───── PROVIDED ENTRIES ─────

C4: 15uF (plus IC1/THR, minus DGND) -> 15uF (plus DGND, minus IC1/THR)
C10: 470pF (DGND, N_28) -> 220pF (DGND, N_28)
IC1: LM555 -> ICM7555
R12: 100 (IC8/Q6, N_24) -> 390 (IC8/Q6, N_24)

─────
───── PROVIDED ENTRIES ─────

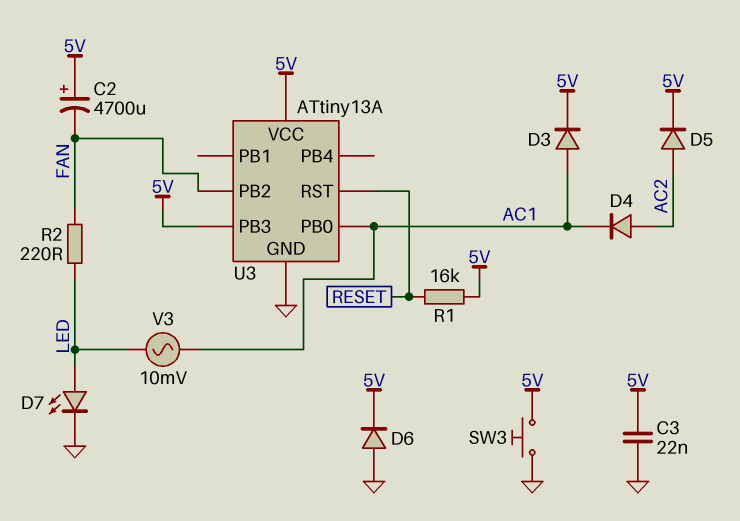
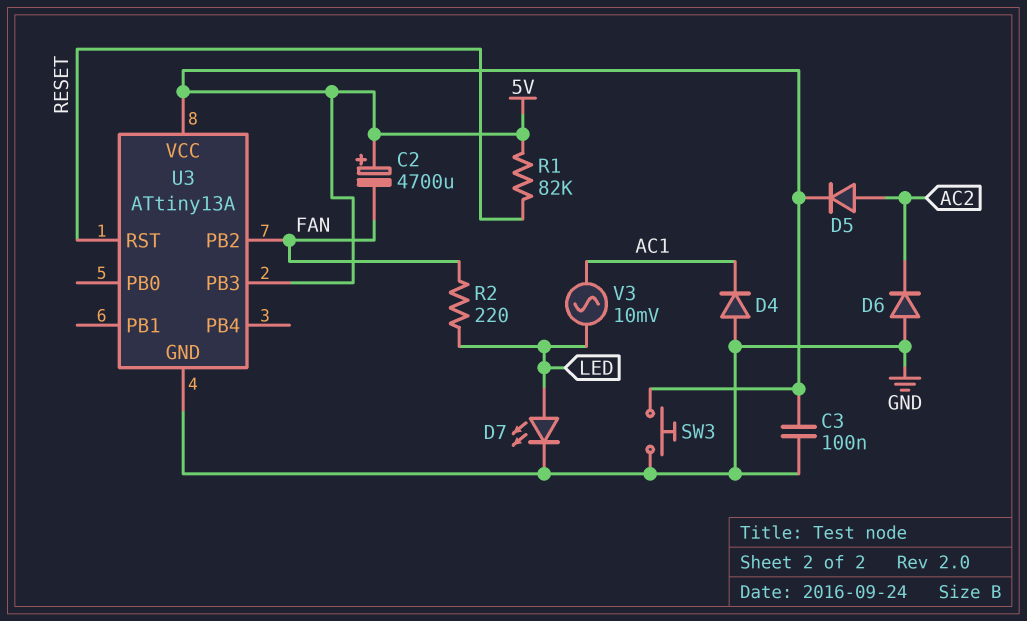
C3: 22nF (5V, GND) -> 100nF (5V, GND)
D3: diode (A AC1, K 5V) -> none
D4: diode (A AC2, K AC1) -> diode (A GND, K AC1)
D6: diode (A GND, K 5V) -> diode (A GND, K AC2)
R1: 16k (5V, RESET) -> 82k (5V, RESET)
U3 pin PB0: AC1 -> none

─────
───── PROVIDED ENTRIES ─────

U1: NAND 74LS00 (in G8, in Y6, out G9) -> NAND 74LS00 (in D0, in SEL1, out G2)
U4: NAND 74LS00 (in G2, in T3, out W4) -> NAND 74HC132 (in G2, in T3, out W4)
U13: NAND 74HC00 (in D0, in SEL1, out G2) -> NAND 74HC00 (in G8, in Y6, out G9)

─────

▶ [DIRECTIONS FOR THIS TASK] From the line containing "U4: NAND 74LS00" down to the line containing "U13: NAND 74HC00" in the material above, reproduce every line exactly, including the two end lines.

▶ [SOLUTION FOR THIS PROBLEM]
U4: NAND 74LS00 (in G2, in T3, out W4) -> NAND 74HC132 (in G2, in T3, out W4)
U13: NAND 74HC00 (in D0, in SEL1, out G2) -> NAND 74HC00 (in G8, in Y6, out G9)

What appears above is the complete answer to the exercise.